(Extracted entries Opens)
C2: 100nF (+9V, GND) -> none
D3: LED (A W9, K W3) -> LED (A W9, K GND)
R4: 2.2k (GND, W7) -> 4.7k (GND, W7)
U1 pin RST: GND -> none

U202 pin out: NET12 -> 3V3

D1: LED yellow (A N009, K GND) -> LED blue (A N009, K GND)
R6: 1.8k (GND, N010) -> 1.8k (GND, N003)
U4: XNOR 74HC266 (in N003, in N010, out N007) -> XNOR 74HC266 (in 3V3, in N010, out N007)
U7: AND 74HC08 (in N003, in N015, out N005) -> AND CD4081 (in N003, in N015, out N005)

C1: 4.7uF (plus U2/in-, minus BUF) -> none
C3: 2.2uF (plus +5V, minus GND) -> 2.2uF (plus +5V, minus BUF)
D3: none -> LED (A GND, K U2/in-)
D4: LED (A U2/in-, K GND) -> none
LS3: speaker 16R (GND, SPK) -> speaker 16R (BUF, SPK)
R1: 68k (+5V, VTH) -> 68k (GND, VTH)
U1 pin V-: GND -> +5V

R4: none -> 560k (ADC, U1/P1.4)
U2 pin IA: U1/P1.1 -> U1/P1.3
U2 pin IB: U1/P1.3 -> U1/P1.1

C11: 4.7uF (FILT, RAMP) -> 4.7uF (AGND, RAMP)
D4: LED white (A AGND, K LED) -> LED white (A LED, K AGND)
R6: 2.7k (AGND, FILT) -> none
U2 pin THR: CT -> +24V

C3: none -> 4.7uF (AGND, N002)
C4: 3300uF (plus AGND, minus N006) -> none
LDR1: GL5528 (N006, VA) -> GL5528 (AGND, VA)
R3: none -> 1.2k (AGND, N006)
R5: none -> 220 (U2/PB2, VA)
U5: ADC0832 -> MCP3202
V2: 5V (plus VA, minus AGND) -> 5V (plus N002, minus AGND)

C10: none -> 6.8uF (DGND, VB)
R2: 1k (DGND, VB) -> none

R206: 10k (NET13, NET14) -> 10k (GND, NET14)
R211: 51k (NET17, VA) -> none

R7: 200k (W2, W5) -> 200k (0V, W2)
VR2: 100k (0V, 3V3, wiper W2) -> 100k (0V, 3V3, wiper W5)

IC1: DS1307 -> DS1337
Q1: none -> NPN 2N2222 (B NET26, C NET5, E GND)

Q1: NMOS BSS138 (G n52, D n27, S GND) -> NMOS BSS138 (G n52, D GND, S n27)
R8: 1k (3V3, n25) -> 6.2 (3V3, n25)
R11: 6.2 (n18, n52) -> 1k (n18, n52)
(Extracted entries Closes)
Exactly reproduce every line of the records.

■ **Exercise response**:
C2: 100nF (+9V, GND) -> none
D3: LED (A W9, K W3) -> LED (A W9, K GND)
R4: 2.2k (GND, W7) -> 4.7k (GND, W7)
U1 pin RST: GND -> none

U202 pin out: NET12 -> 3V3

D1: LED yellow (A N009, K GND) -> LED blue (A N009, K GND)
R6: 1.8k (GND, N010) -> 1.8k (GND, N003)
U4: XNOR 74HC266 (in N003, in N010, out N007) -> XNOR 74HC266 (in 3V3, in N010, out N007)
U7: AND 74HC08 (in N003, in N015, out N005) -> AND CD4081 (in N003, in N015, out N005)

C1: 4.7uF (plus U2/in-, minus BUF) -> none
C3: 2.2uF (plus +5V, minus GND) -> 2.2uF (plus +5V, minus BUF)
D3: none -> LED (A GND, K U2/in-)
D4: LED (A U2/in-, K GND) -> none
LS3: speaker 16R (GND, SPK) -> speaker 16R (BUF, SPK)
R1: 68k (+5V, VTH) -> 68k (GND, VTH)
U1 pin V-: GND -> +5V

R4: none -> 560k (ADC, U1/P1.4)
U2 pin IA: U1/P1.1 -> U1/P1.3
U2 pin IB: U1/P1.3 -> U1/P1.1

C11: 4.7uF (FILT, RAMP) -> 4.7uF (AGND, RAMP)
D4: LED white (A AGND, K LED) -> LED white (A LED, K AGND)
R6: 2.7k (AGND, FILT) -> none
U2 pin THR: CT -> +24V

C3: none -> 4.7uF (AGND, N002)
C4: 3300uF (plus AGND, minus N006) -> none
LDR1: GL5528 (N006, VA) -> GL5528 (AGND, VA)
R3: none -> 1.2k (AGND, N006)
R5: none -> 220 (U2/PB2, VA)
U5: ADC0832 -> MCP3202
V2: 5V (plus VA, minus AGND) -> 5V (plus N002, minus AGND)

C10: none -> 6.8uF (DGND, VB)
R2: 1k (DGND, VB) -> none

R206: 10k (NET13, NET14) -> 10k (GND, NET14)
R211: 51k (NET17, VA) -> none

R7: 200k (W2, W5) -> 200k (0V, W2)
VR2: 100k (0V, 3V3, wiper W2) -> 100k (0V, 3V3, wiper W5)

IC1: DS1307 -> DS1337
Q1: none -> NPN 2N2222 (B NET26, C NET5, E GND)

Q1: NMOS BSS138 (G n52, D n27, S GND) -> NMOS BSS138 (G n52, D GND, S n27)
R8: 1k (3V3, n25) -> 6.2 (3V3, n25)
R11: 6.2 (n18, n52) -> 1k (n18, n52)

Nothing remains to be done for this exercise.